■ Required action
Would you please give every entry again exactly, without the pictures?

■ Recorded data
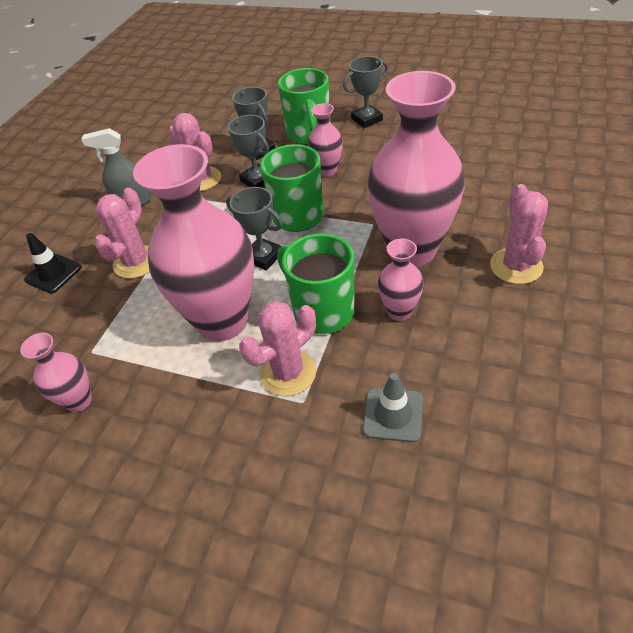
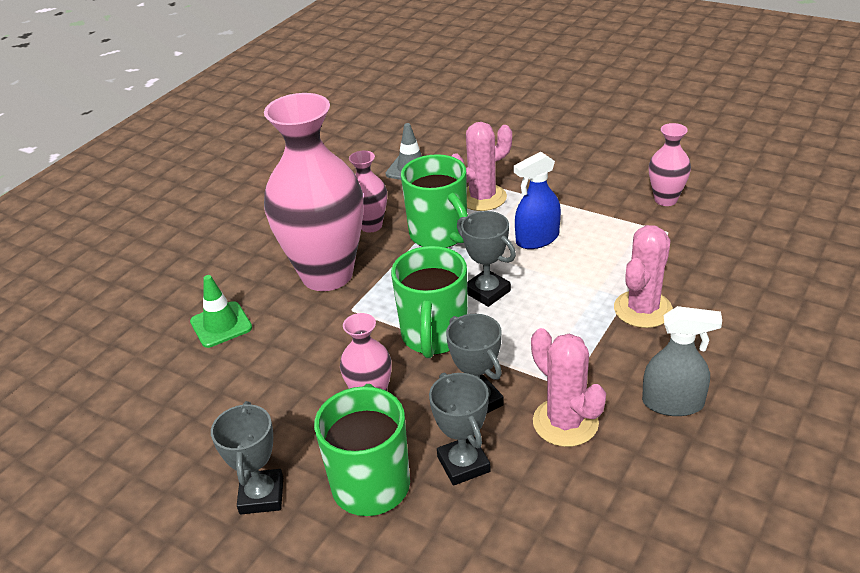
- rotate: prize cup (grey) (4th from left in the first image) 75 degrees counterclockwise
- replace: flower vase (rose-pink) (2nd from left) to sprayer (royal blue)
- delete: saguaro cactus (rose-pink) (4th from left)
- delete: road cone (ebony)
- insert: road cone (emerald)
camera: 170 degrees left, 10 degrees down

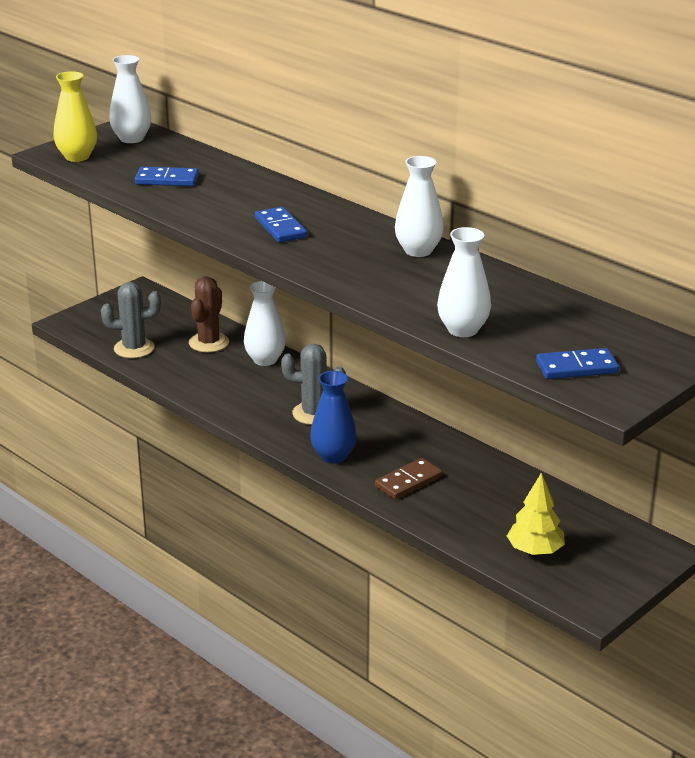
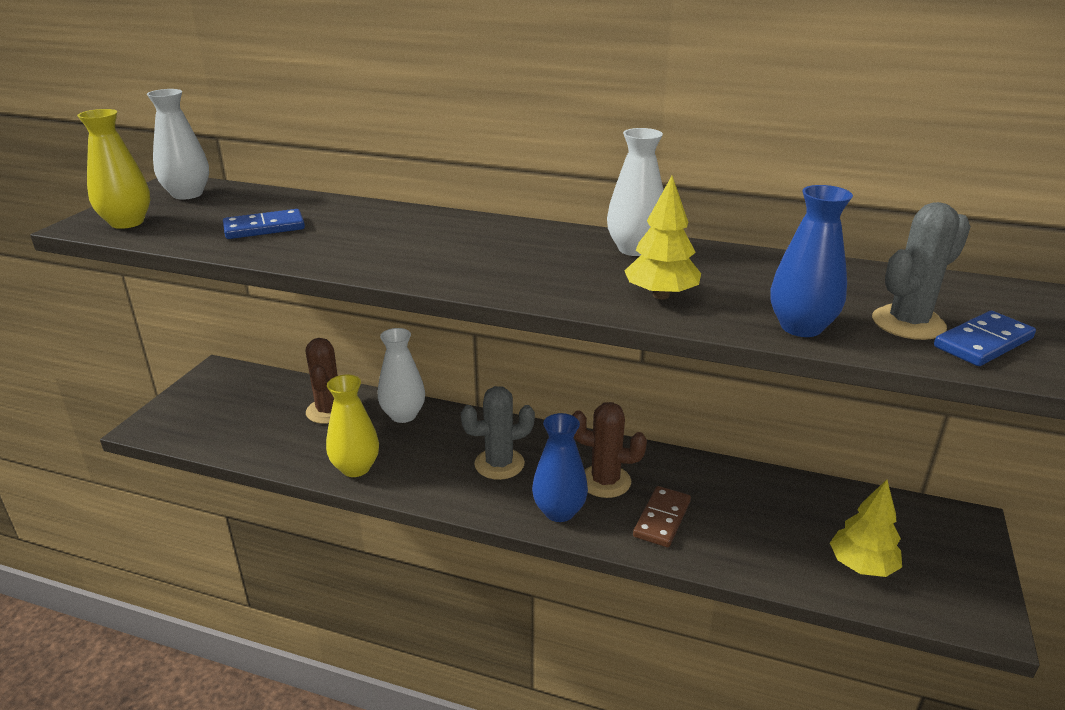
- delete: domino (royal blue) (2nd from left)
- recolor: flower vase (white) (4th from left) to flower vase (royal blue) (2nd from left)
- move: saguaro cactus (grey) (1st from left in the first image) to saguaro cactus (grey) (2nd from left)
- insert: toy tree (yellow) (1st from left)
- insert: flower vase (yellow) (2nd from left)
- insert: saguaro cactus (brown) (2nd from left)
camera: 25 degrees left, 0 degrees up

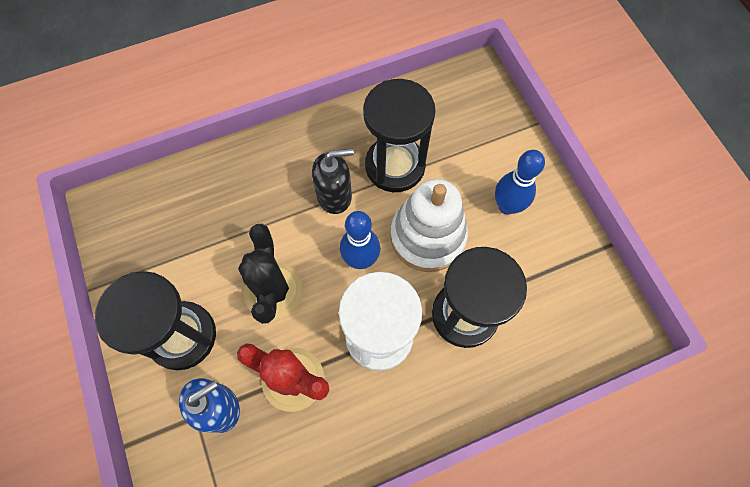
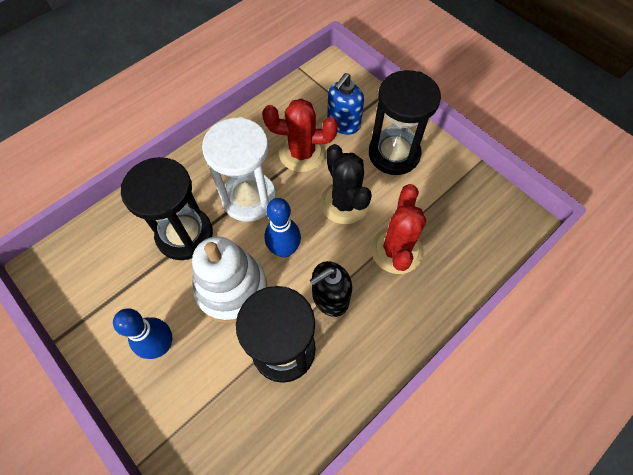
- insert: saguaro cactus (red) (2nd from left)
camera: 160 degrees right, 5 degrees down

■ Reply to the exercise
- rotate: prize cup (grey) (4th from left in the first image) 75 degrees counterclockwise
- replace: flower vase (rose-pink) (2nd from left) to sprayer (royal blue)
- delete: saguaro cactus (rose-pink) (4th from left)
- delete: road cone (ebony)
- insert: road cone (emerald)
camera: 170 degrees left, 10 degrees down

- delete: domino (royal blue) (2nd from left)
- recolor: flower vase (white) (4th from left) to flower vase (royal blue) (2nd from left)
- move: saguaro cactus (grey) (1st from left in the first image) to saguaro cactus (grey) (2nd from left)
- insert: toy tree (yellow) (1st from left)
- insert: flower vase (yellow) (2nd from left)
- insert: saguaro cactus (brown) (2nd from left)
camera: 25 degrees left, 0 degrees up

- insert: saguaro cactus (red) (2nd from left)
camera: 160 degrees right, 5 degrees down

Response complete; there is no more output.